BEGIN
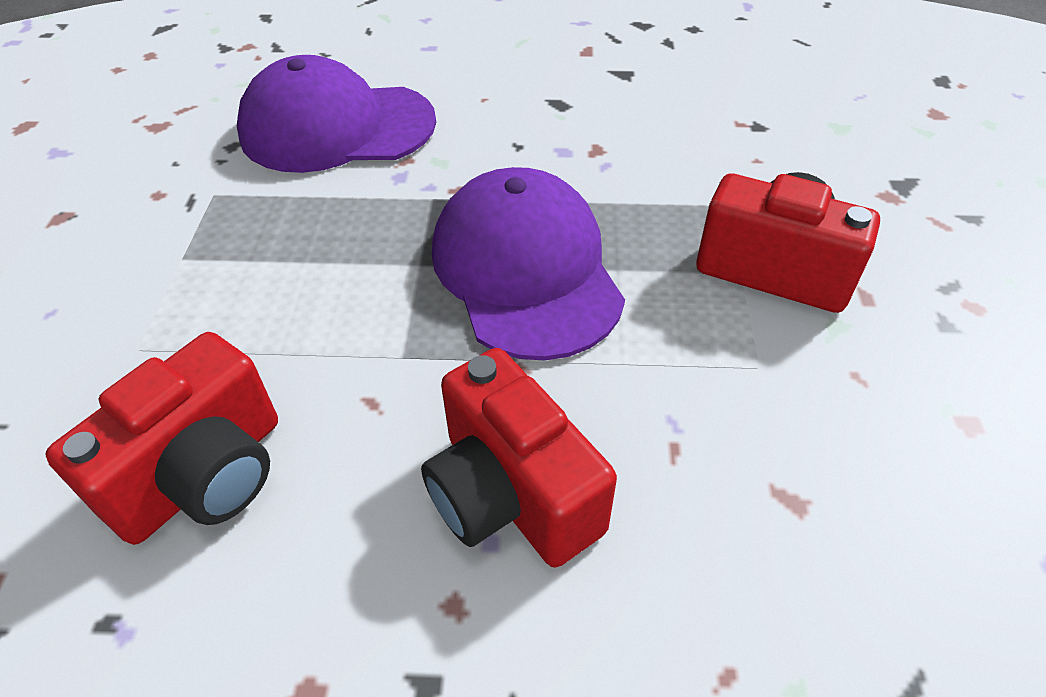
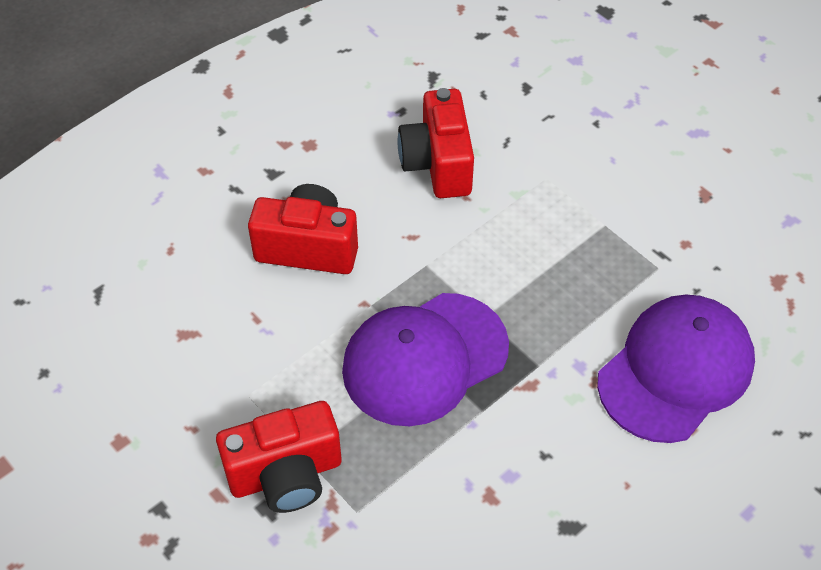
camera: 135 degrees right, 5 degrees up
(526, 270) = (424, 359): purple cap -> purple cap turned 120 degrees clockwise

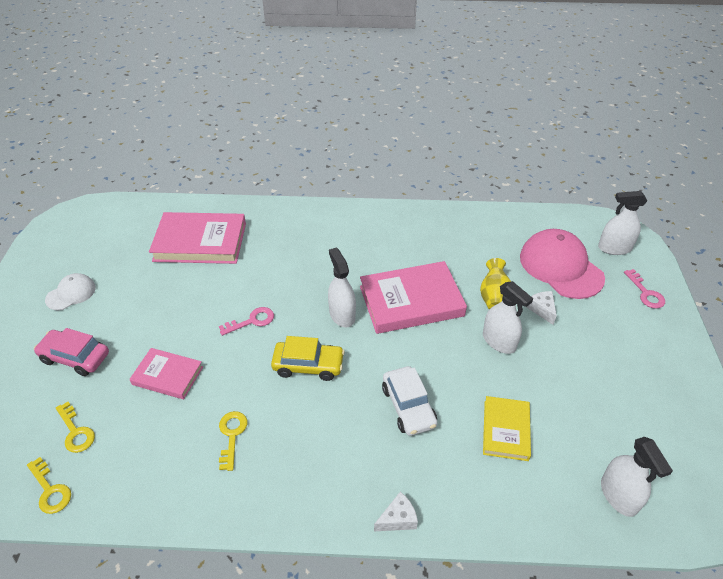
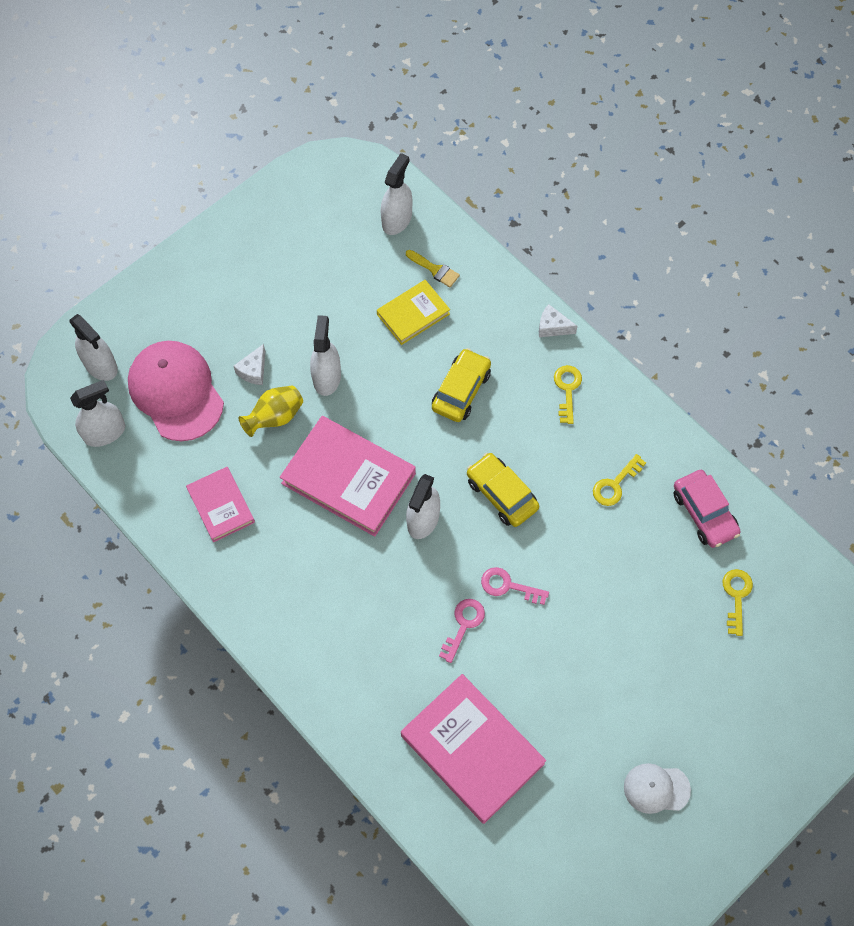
camera: 135 degrees left, 20 degrees up
(50, 490) = (781, 556): yellow key -> yellow key (567, 389)
(75, 357) = (696, 686): pink car -> pink car (704, 513)
(167, 376) = (626, 589): pink book -> pink book (221, 506)
(408, 406) = (461, 390): white car -> yellow car
(537, 480) = (435, 270): none -> yellow brush
(560, 225) = (105, 432): none -> white spray bottle
(561, 267) = (176, 392): pink cap -> pink cap turned 135 degrees clockwise
(646, 293) = (150, 307): pink key -> pink key (463, 625)

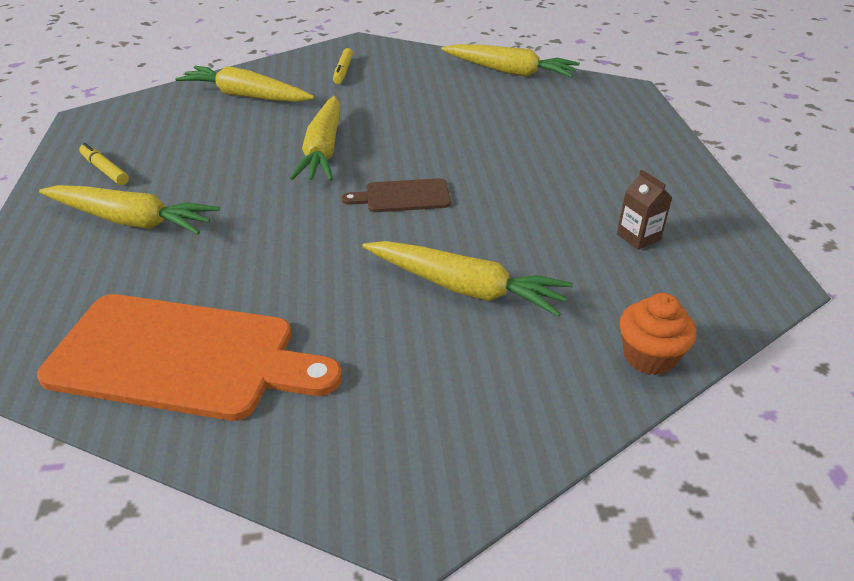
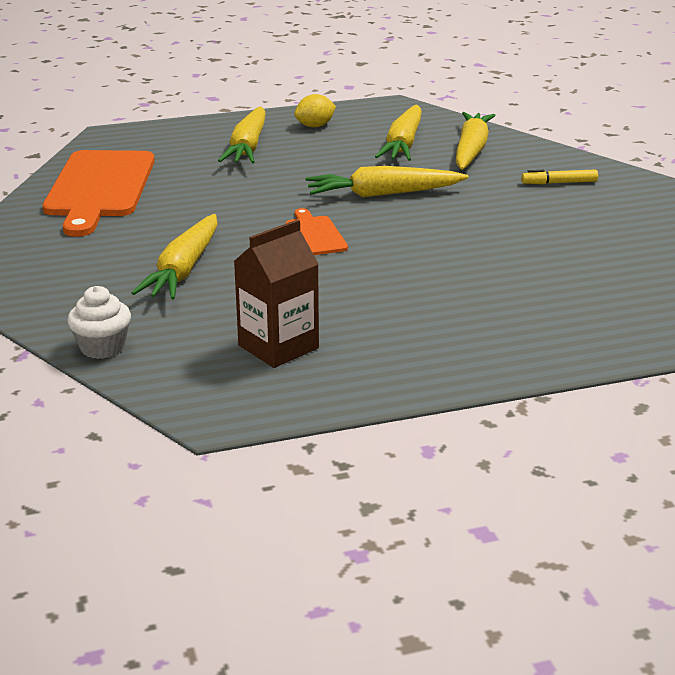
camera: 80 degrees right, 10 degrees down
(105, 170) = (315, 126): yellow marker -> yellow lemon
(403, 196) = (315, 235): brown cutting board -> orange cutting board
(509, 71) = (630, 269): yellow carrot -> yellow carrot (403, 144)
(638, 237) = (278, 347): brown carton -> brown carton, size x1.80
(649, 356) = (102, 347): orange cupcake -> white cupcake

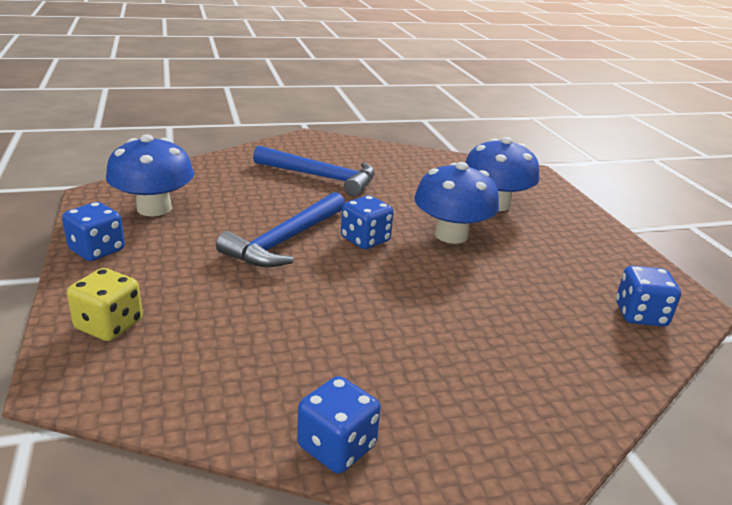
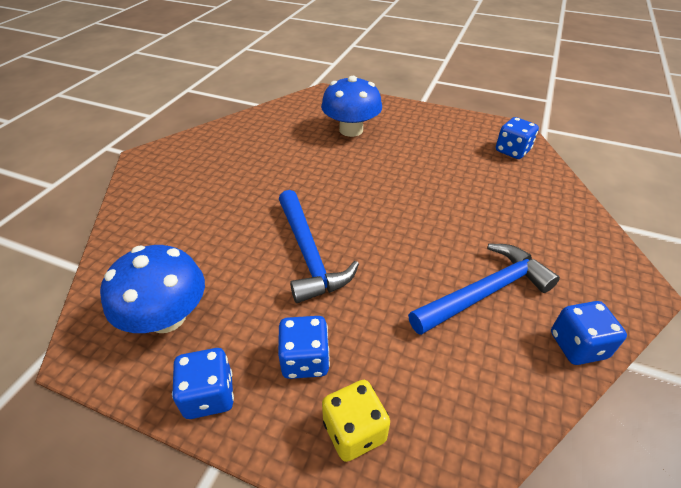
camera: 50 degrees left, 15 degrees up
(321, 177) = (225, 186): blue hammer -> blue hammer (485, 292)
(365, 240) = (345, 211): blue dice -> blue dice (305, 360)
(451, 235) = (373, 169): blue mushroom -> none

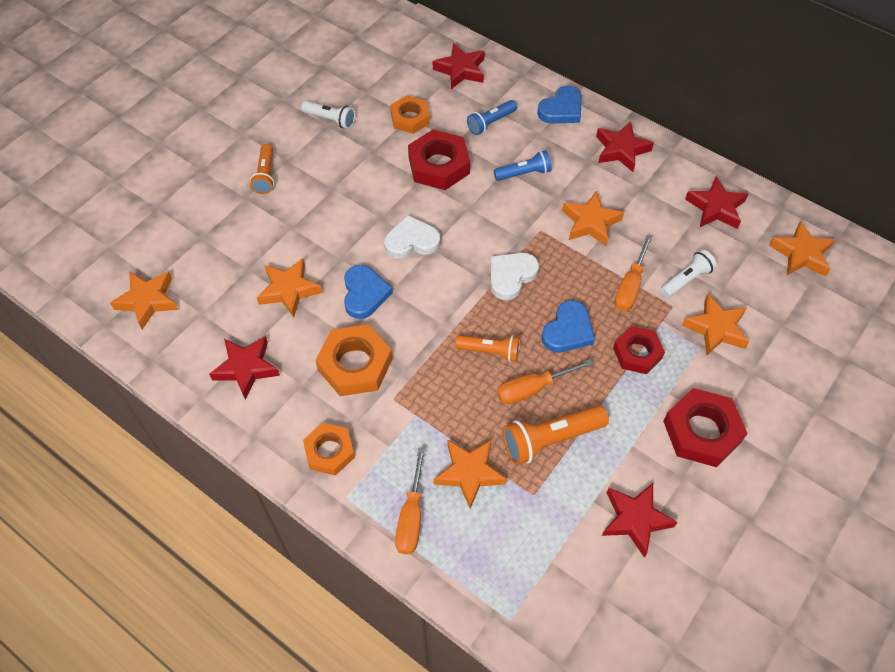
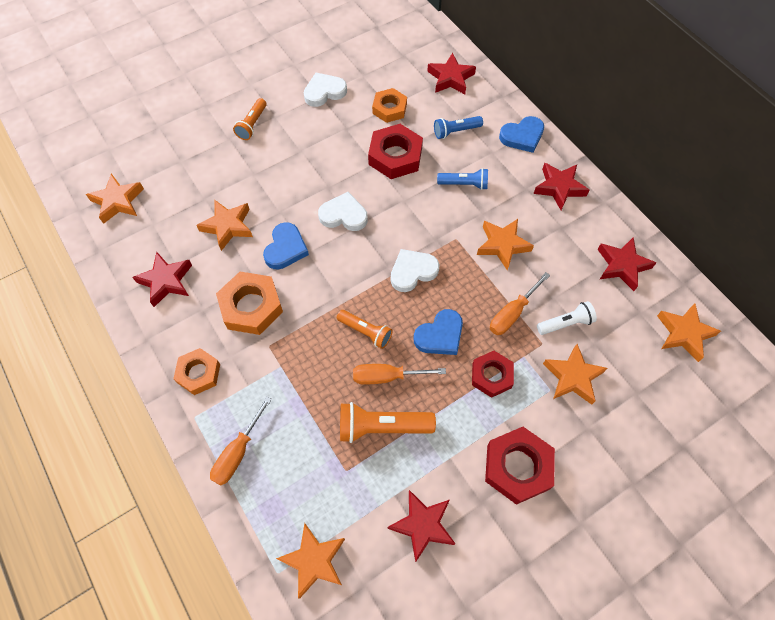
camera: 20 degrees right, 5 degrees up
(330, 120) = (324, 92): white flashlight -> white heart
(469, 473) = (301, 432): orange star -> orange star (314, 561)

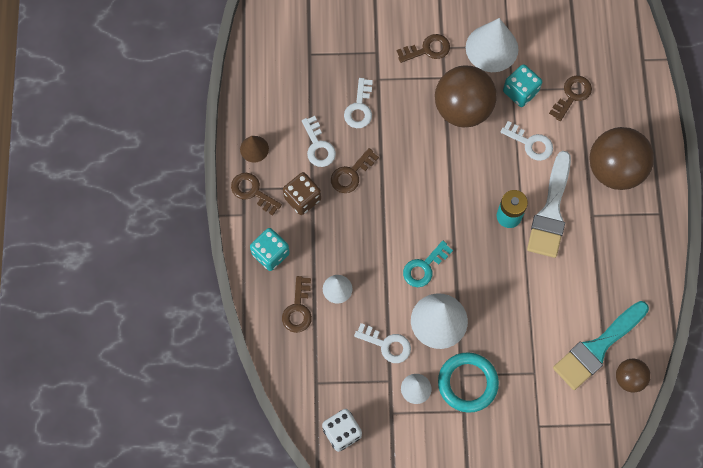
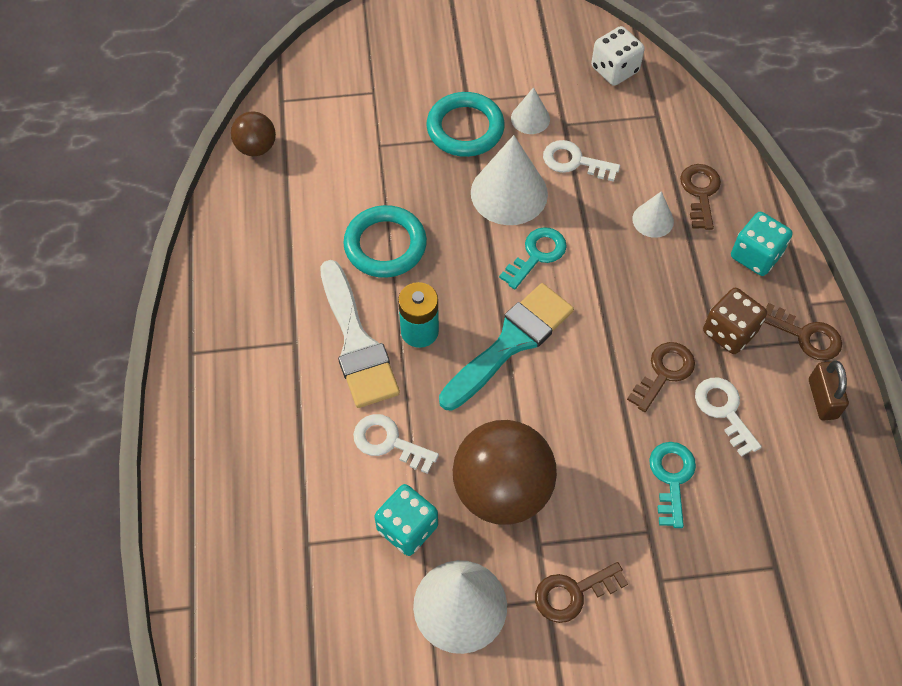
camera: 175 degrees right, 10 degrees down
(254, 149) = (822, 399): brown cone -> brown padlock
(359, 108) = (671, 478): white key -> turquoise key
(531, 284) = (385, 245): none -> turquoise ring
(551, 211) = (357, 342): white brush -> white brush turned 150 degrees clockwise
(572, 95) = (319, 529): brown key -> none
(597, 348) = (296, 177): turquoise brush -> turquoise brush (510, 342)
(614, 170) = (256, 411): brown ball -> none

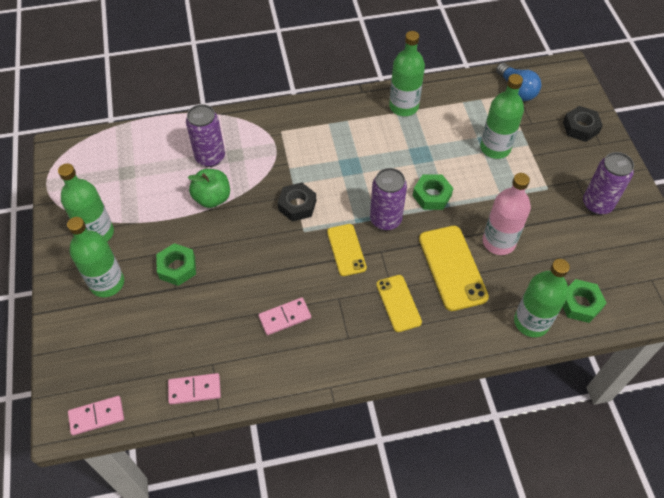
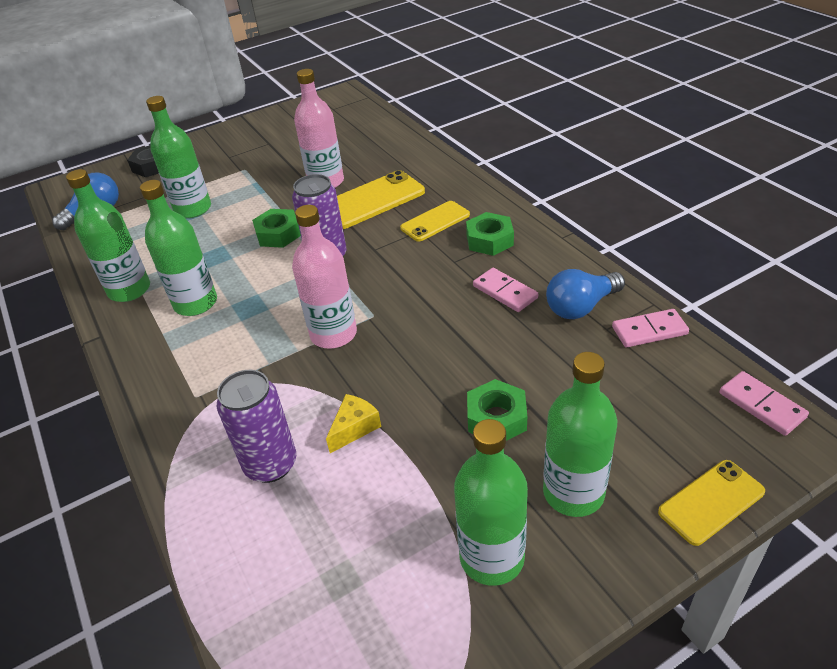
camera: 105 degrees left, 15 degrees down
(194, 389) = (649, 331): pink domino -> pink domino turned 75 degrees counterclockwise
(212, 198) = (354, 428): green apple -> yellow cheese
(242, 358) = (581, 307): none -> blue light bulb
(297, 205) = (333, 334): black nut -> pink bottle
(346, 250) = (385, 274): yellow phone -> yellow phone (711, 502)
(531, 322) = (410, 150): green bottle -> green bottle (195, 303)
(580, 304) = (376, 132): green nut -> green nut (489, 240)
(597, 204) = (256, 142): purple can -> none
END
WORK ORDER:
Find the string "white" in the entries above and return each line that holds it.

YOUR SOLUTION:
(408, 406) = (461, 390): white car -> yellow car
(560, 225) = (105, 432): none -> white spray bottle
(649, 356) = (102, 347): orange cupcake -> white cupcake
(330, 120) = (324, 92): white flashlight -> white heart
(359, 108) = (671, 478): white key -> turquoise key
(551, 211) = (357, 342): white brush -> white brush turned 150 degrees clockwise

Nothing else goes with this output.